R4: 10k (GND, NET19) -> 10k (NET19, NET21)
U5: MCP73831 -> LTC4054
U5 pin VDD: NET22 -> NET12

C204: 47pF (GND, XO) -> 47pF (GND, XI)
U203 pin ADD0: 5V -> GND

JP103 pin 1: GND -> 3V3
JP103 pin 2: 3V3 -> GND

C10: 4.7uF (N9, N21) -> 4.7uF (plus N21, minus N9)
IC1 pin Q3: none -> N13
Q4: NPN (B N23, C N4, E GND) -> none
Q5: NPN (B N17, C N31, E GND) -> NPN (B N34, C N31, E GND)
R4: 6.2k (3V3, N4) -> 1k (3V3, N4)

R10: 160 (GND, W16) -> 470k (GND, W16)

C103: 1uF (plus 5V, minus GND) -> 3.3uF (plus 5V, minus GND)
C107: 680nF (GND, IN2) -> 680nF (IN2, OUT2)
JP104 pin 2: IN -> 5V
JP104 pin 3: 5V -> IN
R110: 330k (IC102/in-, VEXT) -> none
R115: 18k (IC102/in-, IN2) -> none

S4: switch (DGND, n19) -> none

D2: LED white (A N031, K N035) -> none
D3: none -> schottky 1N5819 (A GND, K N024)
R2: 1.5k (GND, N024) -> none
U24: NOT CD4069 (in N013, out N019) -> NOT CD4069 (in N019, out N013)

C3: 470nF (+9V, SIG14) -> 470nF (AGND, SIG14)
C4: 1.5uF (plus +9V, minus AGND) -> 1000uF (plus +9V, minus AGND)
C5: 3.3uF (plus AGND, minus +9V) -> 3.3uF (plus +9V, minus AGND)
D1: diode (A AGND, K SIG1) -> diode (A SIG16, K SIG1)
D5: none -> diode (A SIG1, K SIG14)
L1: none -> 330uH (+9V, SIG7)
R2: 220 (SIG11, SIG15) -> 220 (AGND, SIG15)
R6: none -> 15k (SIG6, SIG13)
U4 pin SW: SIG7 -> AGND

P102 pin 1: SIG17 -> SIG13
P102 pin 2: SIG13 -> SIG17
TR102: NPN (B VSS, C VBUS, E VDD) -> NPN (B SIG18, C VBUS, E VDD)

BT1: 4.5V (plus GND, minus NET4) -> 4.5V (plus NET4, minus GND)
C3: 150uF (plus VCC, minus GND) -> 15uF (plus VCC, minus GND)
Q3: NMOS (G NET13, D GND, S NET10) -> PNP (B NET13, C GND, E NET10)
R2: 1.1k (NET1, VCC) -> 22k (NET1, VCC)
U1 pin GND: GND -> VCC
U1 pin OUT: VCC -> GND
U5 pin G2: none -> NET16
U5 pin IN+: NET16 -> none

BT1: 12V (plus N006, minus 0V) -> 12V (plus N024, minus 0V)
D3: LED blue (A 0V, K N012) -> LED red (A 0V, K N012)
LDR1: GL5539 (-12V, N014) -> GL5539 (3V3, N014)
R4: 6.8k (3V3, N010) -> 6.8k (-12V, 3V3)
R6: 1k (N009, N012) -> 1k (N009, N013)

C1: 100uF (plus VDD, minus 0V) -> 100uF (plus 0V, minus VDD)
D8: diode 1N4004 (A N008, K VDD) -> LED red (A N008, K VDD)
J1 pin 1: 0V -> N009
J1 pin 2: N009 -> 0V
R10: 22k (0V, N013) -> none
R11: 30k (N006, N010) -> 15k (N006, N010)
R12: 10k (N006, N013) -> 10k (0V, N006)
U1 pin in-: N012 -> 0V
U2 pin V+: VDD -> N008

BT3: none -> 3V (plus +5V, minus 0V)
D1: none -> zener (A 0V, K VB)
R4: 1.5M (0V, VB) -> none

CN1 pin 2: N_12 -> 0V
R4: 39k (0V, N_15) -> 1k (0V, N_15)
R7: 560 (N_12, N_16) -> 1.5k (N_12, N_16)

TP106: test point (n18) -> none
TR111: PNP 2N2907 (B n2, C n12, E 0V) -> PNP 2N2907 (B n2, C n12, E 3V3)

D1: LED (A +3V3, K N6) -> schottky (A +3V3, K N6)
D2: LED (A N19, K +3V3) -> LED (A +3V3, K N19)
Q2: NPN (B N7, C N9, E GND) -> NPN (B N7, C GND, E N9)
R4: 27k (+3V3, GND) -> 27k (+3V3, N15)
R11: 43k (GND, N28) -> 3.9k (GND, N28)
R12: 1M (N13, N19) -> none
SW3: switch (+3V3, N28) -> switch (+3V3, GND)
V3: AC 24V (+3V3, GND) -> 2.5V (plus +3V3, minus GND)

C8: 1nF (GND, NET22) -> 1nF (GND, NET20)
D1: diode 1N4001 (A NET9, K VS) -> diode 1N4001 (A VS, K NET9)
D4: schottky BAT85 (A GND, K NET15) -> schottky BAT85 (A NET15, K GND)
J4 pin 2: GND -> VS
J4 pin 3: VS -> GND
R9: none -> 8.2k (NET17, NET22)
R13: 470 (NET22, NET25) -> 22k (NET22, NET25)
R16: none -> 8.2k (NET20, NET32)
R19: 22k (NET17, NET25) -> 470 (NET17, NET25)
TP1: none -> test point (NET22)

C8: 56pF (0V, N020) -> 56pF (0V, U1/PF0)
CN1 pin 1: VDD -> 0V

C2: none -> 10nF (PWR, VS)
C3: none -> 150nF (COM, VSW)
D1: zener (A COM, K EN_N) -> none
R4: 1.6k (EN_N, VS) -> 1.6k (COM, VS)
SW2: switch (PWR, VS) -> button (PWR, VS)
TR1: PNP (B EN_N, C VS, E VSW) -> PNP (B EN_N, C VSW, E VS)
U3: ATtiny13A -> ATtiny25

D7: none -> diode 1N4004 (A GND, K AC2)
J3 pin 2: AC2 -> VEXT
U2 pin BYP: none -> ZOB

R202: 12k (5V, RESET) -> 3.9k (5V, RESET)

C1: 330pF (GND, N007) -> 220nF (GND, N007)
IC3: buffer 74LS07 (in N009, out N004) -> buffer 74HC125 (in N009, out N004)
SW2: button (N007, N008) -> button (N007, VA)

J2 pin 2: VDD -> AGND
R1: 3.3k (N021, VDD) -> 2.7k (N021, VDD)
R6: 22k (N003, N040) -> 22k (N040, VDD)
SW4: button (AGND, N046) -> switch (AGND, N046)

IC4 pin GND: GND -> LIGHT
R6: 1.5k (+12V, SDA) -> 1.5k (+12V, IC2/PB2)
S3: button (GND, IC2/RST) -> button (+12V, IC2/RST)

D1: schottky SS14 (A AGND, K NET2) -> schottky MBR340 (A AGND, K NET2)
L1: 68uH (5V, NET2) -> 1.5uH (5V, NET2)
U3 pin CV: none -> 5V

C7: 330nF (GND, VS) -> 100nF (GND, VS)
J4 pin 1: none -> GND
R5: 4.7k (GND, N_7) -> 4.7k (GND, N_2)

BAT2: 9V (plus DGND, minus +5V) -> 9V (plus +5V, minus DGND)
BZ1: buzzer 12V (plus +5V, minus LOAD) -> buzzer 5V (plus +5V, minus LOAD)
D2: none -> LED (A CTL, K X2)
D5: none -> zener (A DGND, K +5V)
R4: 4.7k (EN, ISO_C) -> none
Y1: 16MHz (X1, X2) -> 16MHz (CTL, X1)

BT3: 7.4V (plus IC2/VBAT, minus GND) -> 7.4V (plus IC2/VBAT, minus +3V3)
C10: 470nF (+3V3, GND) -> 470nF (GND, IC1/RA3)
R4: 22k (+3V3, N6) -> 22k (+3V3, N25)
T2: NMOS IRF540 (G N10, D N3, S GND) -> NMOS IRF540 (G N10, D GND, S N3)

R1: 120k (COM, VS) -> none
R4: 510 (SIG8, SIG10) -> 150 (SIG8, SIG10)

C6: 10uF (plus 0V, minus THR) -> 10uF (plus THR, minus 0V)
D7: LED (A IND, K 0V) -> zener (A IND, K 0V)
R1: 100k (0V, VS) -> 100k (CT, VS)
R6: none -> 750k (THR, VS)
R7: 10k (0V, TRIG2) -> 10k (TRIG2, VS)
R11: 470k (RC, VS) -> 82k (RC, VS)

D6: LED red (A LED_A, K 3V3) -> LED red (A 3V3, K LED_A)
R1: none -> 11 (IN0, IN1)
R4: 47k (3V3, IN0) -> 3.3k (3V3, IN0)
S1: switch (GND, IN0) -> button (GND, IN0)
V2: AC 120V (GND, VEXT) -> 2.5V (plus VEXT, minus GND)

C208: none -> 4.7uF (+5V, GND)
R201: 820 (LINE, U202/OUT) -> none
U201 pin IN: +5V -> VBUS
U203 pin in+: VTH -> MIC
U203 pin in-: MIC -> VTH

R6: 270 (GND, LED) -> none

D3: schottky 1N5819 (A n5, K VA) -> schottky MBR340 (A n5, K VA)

● The task
Nothing should appear in the answer except the lines above from the line with "D3: LED blue" through the line with "D1: LED (A +3V3, K", both included, written out exactly.

● Response to the exercise
D3: LED blue (A 0V, K N012) -> LED red (A 0V, K N012)
LDR1: GL5539 (-12V, N014) -> GL5539 (3V3, N014)
R4: 6.8k (3V3, N010) -> 6.8k (-12V, 3V3)
R6: 1k (N009, N012) -> 1k (N009, N013)

C1: 100uF (plus VDD, minus 0V) -> 100uF (plus 0V, minus VDD)
D8: diode 1N4004 (A N008, K VDD) -> LED red (A N008, K VDD)
J1 pin 1: 0V -> N009
J1 pin 2: N009 -> 0V
R10: 22k (0V, N013) -> none
R11: 30k (N006, N010) -> 15k (N006, N010)
R12: 10k (N006, N013) -> 10k (0V, N006)
U1 pin in-: N012 -> 0V
U2 pin V+: VDD -> N008

BT3: none -> 3V (plus +5V, minus 0V)
D1: none -> zener (A 0V, K VB)
R4: 1.5M (0V, VB) -> none

CN1 pin 2: N_12 -> 0V
R4: 39k (0V, N_15) -> 1k (0V, N_15)
R7: 560 (N_12, N_16) -> 1.5k (N_12, N_16)

TP106: test point (n18) -> none
TR111: PNP 2N2907 (B n2, C n12, E 0V) -> PNP 2N2907 (B n2, C n12, E 3V3)

D1: LED (A +3V3, K N6) -> schottky (A +3V3, K N6)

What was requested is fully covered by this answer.